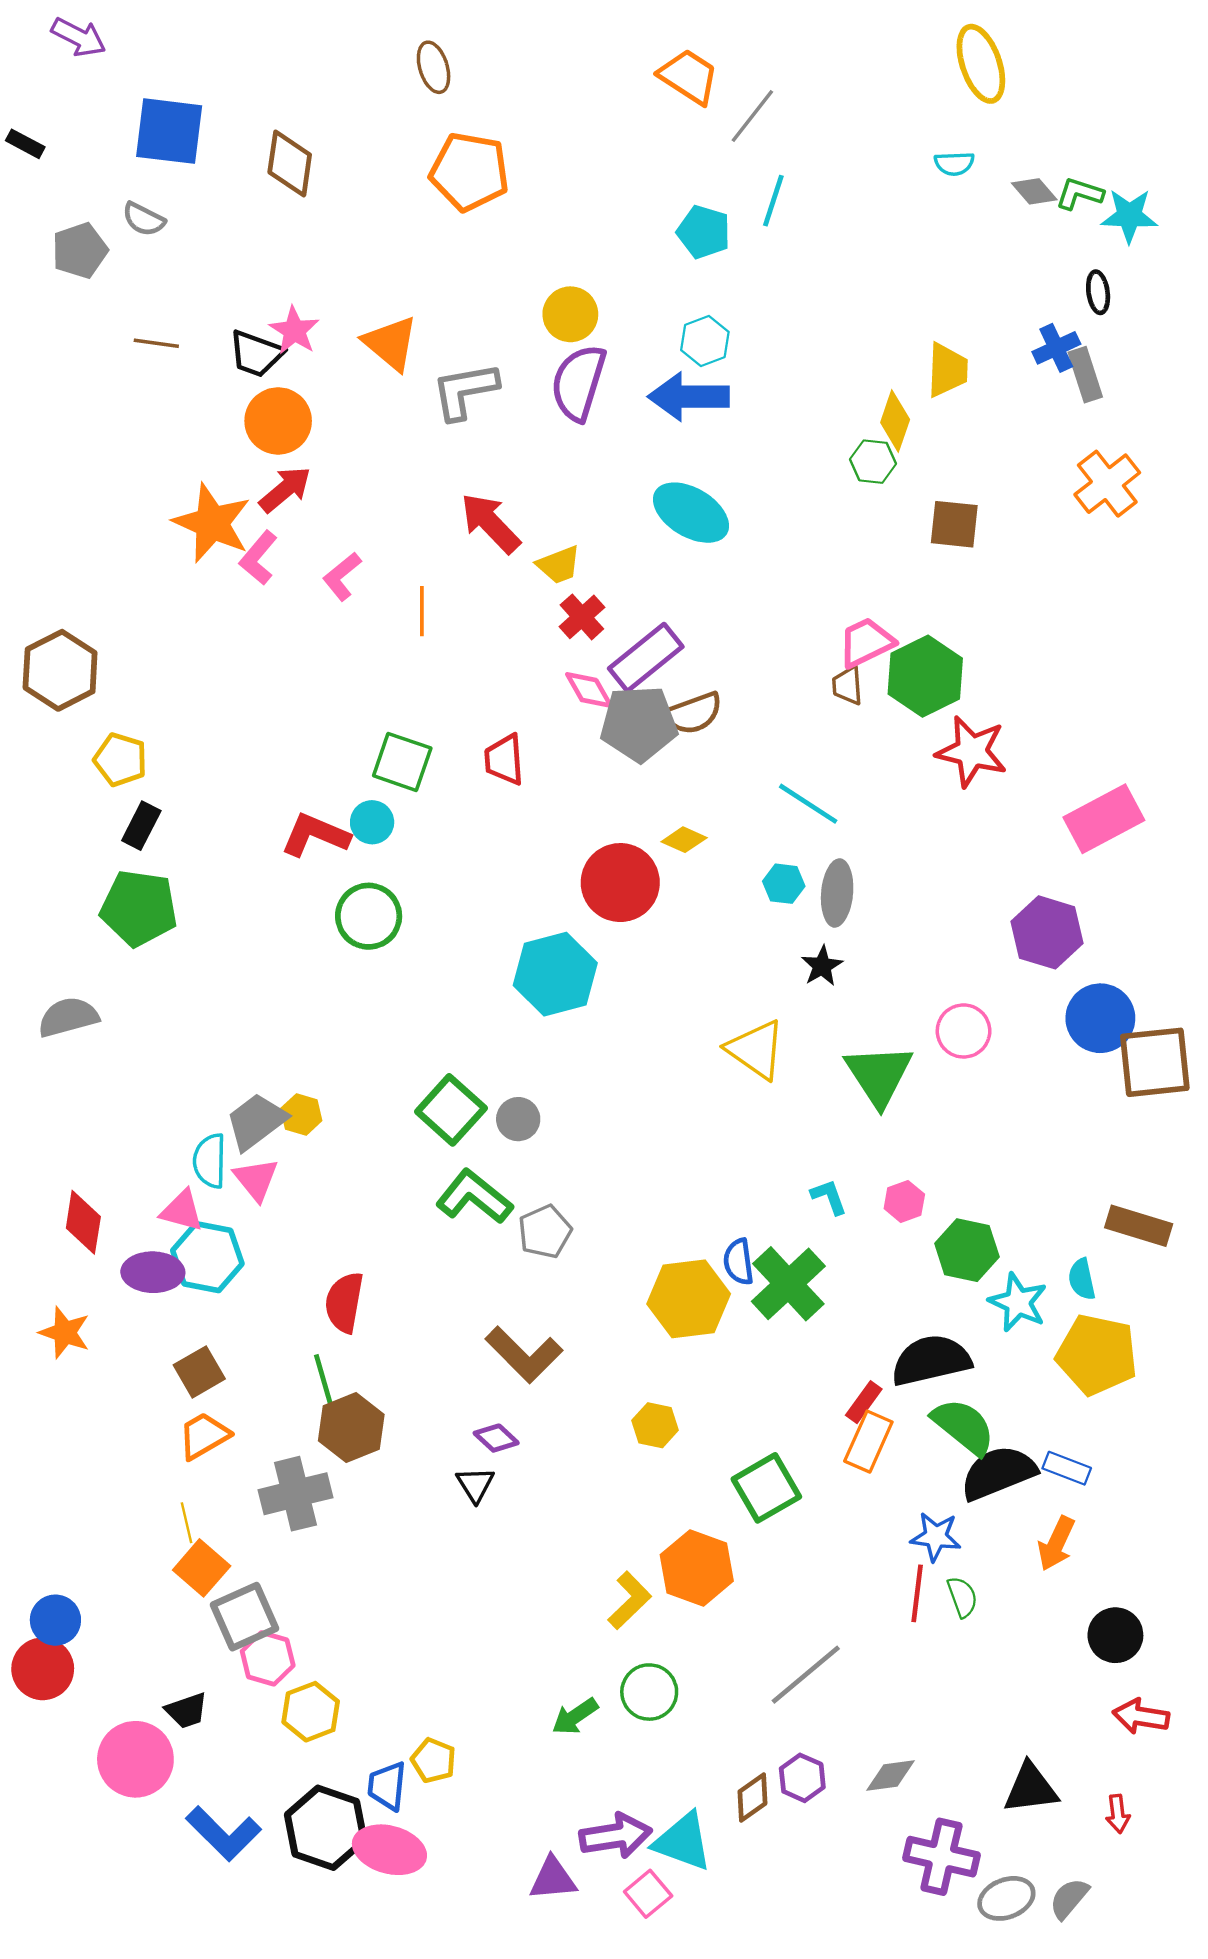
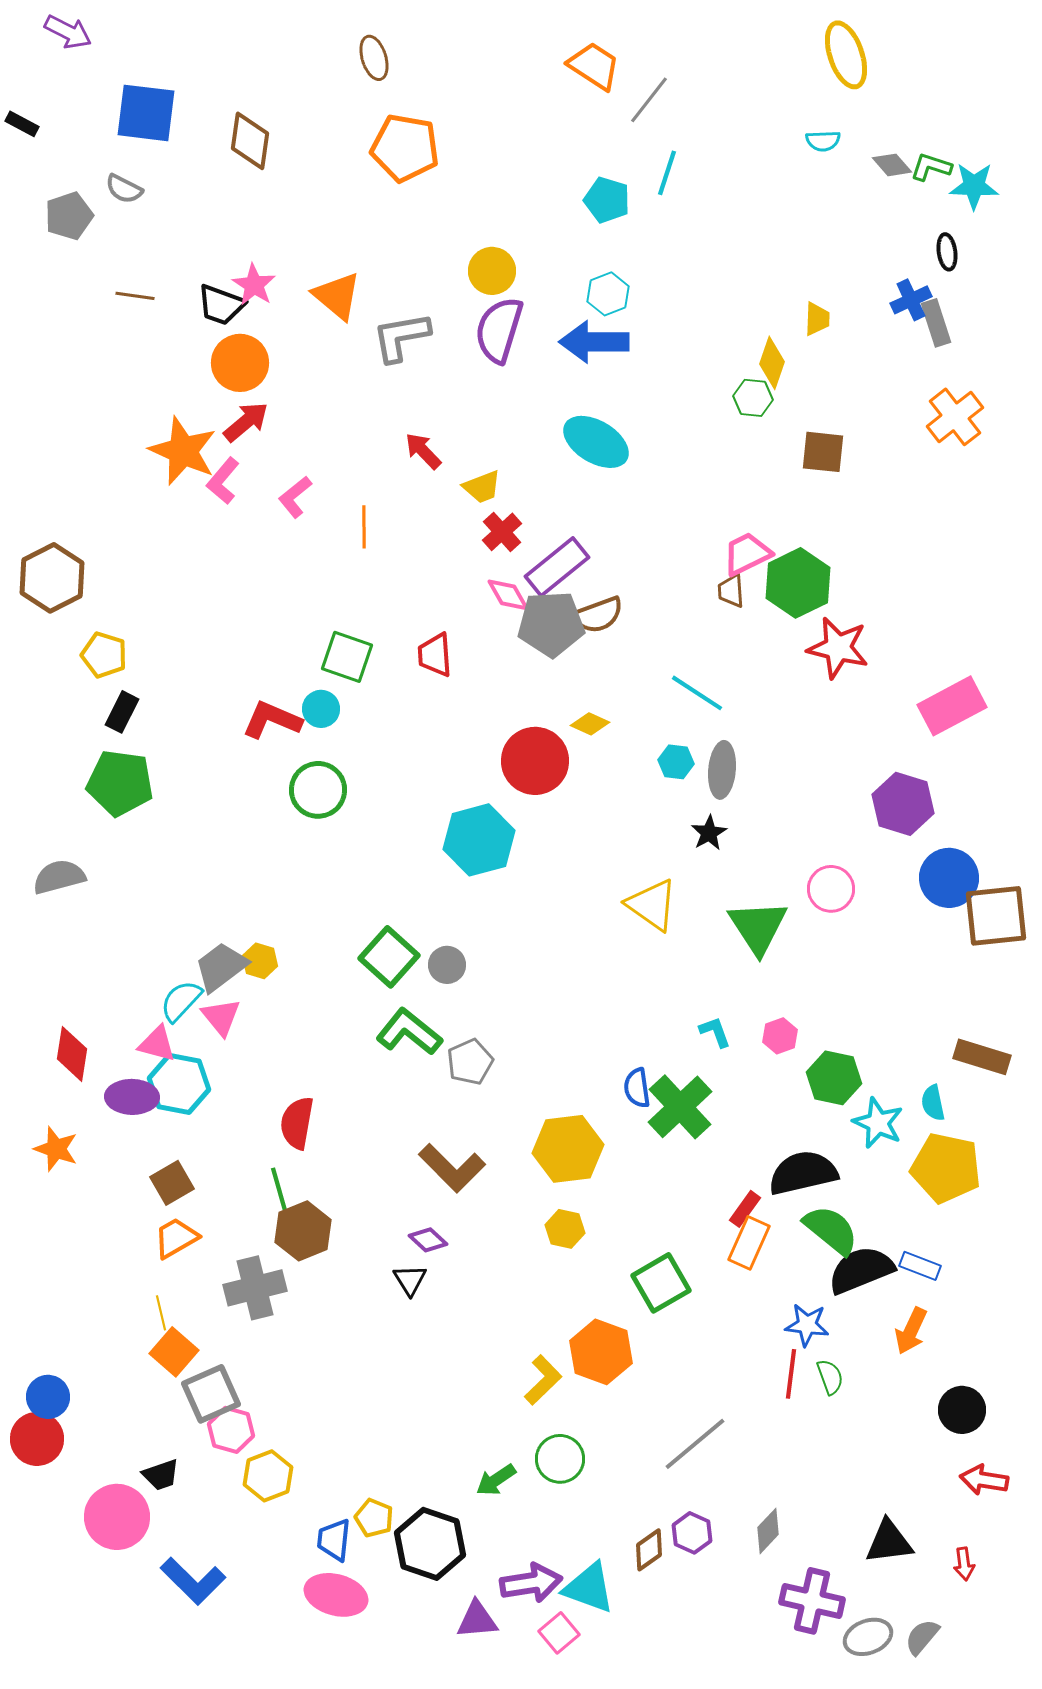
yellow trapezoid: (947, 370) -> (817, 319), size x0.7
red arrow: (490, 523) -> (423, 451), size x0.7
cyan semicircle: (210, 1161) -> (181, 1001), turned 42
yellow hexagon: (689, 1299) -> (568, 1149), moved
gray diamond: (890, 1776) -> (768, 1531), turned -39
black hexagon: (326, 1828) -> (430, 1544), moved

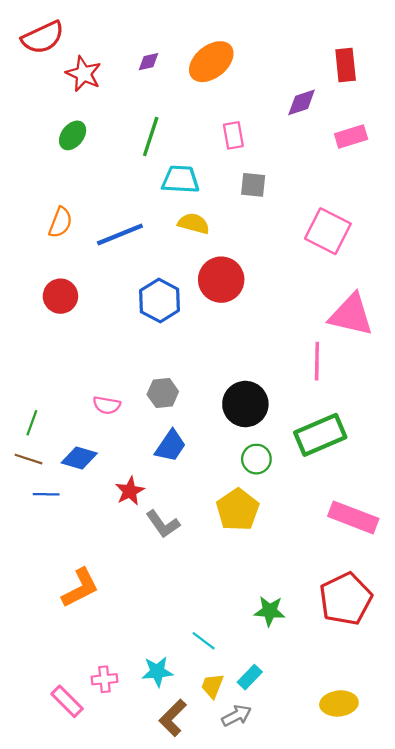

####################

Find the line with "yellow hexagon: (689, 1299)" in the listing above, then write it out along with every later line through the last one, exactly, omitting pictures.

- [Solution for this problem]:
yellow hexagon: (689, 1299) -> (568, 1149), moved
gray diamond: (890, 1776) -> (768, 1531), turned -39
black hexagon: (326, 1828) -> (430, 1544), moved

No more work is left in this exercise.